** JOB ITEM **
An exact restatement is required. Cover only the lines of the records from the first through the line with "brown 1x1 brick [391,390,429,428]", and skip pictures.

+ + + + +

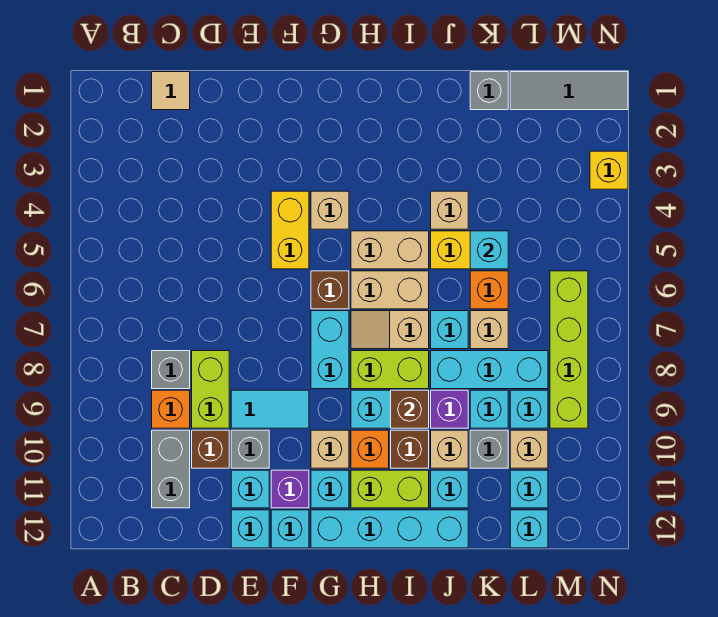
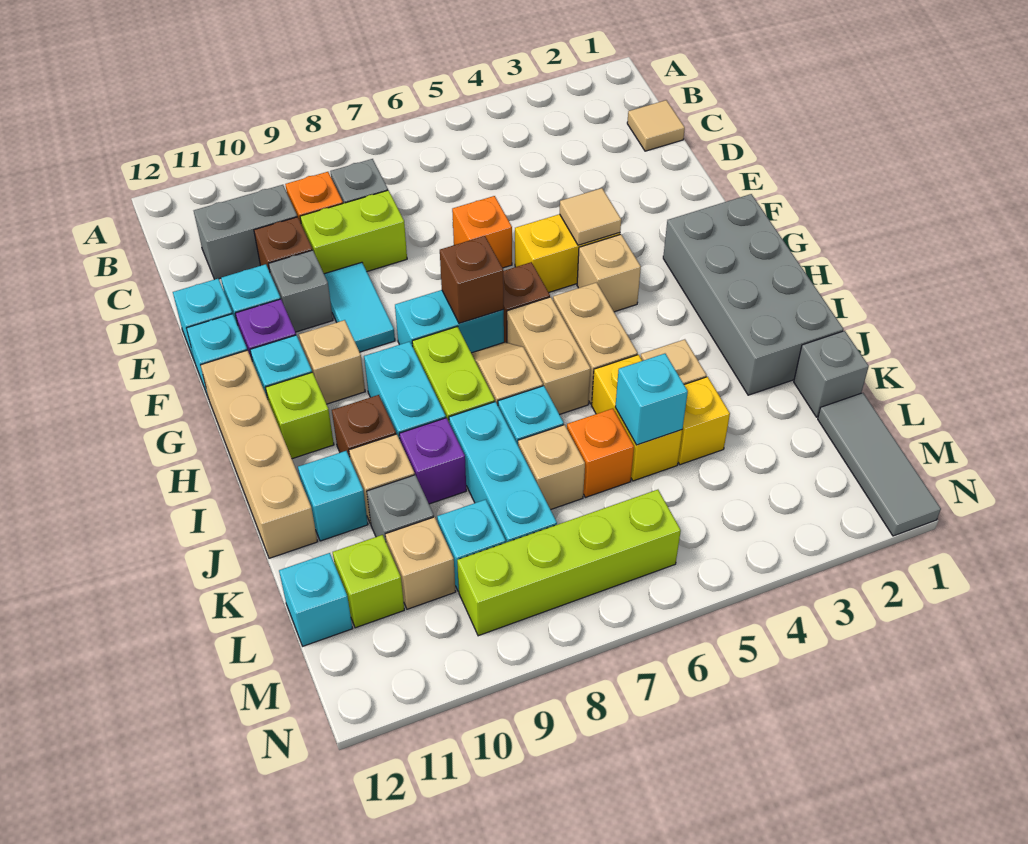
none -> tan 1x1 tile [560,188,621,245]
none -> grey 2x4 brick [663,194,843,395]
cyan 1x4 brick [311,510,468,548] -> tan 1x4 brick [201,350,318,558]
orange 1x1 brick [351,430,389,468] -> orange 1x1 brick moved to [452,196,512,268]
lime 1x2 brick [351,470,429,508] -> lime 1x1 brick [265,372,334,459]
brown 1x1 brick [391,390,429,428] -> brown 1x1 brick moved to [440,236,504,323]
cyan 1x1 brick [470,390,508,428] -> none
cyan 1x1 brick [510,470,548,508] -> lime 1x1 brick [333,535,404,628]
yellow 1x1 brick [590,151,628,189] -> yellow 1x1 brick moved to [678,377,730,465]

+ + + + +

** EXERCISE ANSWER **
none -> tan 1x1 tile [560,188,621,245]
none -> grey 2x4 brick [663,194,843,395]
cyan 1x4 brick [311,510,468,548] -> tan 1x4 brick [201,350,318,558]
orange 1x1 brick [351,430,389,468] -> orange 1x1 brick moved to [452,196,512,268]
lime 1x2 brick [351,470,429,508] -> lime 1x1 brick [265,372,334,459]
brown 1x1 brick [391,390,429,428] -> brown 1x1 brick moved to [440,236,504,323]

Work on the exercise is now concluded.